Work required: Find the line containing "Someone carried the pink_toy_drum" in the entries below. Restate it and each line after it, word for word, up to and including the line containing "Someone put down the emerald_hand_bell".

━━━ Provided entries

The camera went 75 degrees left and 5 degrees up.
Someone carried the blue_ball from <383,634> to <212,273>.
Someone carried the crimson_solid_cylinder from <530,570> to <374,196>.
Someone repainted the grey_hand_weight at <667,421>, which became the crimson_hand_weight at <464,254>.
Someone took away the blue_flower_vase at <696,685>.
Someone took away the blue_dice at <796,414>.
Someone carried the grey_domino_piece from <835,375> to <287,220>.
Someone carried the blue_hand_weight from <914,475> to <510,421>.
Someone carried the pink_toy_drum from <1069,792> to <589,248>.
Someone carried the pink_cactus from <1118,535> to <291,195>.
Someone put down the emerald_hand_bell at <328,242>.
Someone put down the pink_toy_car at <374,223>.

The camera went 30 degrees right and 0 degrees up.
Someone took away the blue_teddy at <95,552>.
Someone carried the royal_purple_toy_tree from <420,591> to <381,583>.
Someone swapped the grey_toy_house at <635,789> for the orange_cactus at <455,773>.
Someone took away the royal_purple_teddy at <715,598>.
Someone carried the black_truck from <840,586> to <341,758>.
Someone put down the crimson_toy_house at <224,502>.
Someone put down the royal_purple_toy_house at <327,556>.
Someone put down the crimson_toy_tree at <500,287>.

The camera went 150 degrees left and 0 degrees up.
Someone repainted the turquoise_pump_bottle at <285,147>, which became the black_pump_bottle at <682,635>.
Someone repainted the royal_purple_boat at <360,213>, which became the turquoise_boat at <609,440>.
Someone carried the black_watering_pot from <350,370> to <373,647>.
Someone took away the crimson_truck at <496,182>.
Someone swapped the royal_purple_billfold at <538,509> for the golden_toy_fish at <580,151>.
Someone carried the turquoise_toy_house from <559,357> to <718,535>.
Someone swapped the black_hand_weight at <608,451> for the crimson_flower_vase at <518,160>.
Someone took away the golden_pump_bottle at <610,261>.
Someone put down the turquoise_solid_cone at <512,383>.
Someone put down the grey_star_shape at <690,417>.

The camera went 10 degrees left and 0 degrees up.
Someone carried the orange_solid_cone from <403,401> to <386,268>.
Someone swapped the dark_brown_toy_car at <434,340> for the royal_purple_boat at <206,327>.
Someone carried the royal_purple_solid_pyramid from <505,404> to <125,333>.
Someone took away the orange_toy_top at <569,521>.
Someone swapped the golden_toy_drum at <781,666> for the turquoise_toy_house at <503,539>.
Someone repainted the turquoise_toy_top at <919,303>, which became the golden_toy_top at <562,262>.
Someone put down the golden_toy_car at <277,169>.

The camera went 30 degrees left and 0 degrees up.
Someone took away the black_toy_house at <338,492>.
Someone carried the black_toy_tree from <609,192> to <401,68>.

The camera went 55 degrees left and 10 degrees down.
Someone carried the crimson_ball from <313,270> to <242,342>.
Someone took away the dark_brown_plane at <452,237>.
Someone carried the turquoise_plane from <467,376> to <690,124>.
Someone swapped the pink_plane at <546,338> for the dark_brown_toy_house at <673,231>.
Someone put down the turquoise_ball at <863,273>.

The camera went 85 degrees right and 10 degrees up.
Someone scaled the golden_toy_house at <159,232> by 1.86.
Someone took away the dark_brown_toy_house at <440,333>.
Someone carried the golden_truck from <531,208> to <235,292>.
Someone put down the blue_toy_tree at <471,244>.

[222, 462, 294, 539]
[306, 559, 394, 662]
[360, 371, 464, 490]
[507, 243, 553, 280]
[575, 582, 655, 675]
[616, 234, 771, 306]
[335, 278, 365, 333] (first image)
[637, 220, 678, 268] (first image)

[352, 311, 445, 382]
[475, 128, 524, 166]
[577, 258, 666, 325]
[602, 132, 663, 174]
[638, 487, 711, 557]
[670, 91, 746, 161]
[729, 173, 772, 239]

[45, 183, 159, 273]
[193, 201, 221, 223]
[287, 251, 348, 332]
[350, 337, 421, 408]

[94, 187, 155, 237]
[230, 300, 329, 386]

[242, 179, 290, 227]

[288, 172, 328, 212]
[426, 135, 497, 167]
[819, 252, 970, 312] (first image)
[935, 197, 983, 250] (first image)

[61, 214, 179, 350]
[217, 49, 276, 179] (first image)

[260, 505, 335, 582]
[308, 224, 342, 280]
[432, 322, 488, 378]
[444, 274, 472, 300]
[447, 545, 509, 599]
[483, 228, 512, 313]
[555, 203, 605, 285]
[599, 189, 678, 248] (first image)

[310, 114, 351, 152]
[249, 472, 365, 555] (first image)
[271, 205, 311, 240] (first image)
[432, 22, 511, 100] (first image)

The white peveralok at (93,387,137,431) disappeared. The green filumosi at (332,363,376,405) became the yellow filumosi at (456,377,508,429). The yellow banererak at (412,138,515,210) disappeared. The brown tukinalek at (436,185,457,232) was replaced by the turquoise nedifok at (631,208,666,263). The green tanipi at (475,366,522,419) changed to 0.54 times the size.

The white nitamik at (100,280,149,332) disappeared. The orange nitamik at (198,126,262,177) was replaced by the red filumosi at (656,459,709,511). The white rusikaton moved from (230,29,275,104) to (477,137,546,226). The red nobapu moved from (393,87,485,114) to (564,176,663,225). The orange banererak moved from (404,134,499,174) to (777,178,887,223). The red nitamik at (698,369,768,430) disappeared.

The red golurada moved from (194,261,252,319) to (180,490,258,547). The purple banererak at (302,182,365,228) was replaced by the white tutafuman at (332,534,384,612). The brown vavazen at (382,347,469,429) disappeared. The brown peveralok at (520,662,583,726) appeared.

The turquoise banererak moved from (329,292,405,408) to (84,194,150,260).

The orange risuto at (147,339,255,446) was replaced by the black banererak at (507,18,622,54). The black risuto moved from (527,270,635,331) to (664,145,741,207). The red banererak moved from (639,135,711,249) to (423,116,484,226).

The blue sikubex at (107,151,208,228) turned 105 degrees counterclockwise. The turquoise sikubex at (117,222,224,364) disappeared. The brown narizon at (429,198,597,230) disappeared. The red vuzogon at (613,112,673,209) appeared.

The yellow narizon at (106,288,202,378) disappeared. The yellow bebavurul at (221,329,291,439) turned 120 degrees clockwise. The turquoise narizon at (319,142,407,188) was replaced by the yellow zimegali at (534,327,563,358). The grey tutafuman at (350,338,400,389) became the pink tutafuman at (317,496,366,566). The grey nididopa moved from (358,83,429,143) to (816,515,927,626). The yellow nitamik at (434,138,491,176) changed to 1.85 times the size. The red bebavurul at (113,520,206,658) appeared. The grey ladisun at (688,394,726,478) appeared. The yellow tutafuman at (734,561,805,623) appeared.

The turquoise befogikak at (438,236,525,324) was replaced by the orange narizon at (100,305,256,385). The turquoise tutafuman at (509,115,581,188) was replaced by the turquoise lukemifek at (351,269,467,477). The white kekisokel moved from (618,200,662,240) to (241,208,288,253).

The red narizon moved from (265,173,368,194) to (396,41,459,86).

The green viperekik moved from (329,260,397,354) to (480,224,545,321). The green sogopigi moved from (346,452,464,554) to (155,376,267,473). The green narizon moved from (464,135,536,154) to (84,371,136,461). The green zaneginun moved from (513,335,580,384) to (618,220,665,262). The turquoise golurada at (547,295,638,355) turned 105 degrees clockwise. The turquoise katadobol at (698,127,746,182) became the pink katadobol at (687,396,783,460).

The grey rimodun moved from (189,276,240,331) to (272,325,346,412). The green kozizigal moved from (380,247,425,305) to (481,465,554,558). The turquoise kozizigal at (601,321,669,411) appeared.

━━━━━━

Solved exercise:
Someone carried the pink_toy_drum from <1069,792> to <589,248>.
Someone carried the pink_cactus from <1118,535> to <291,195>.
Someone put down the emerald_hand_bell at <328,242>.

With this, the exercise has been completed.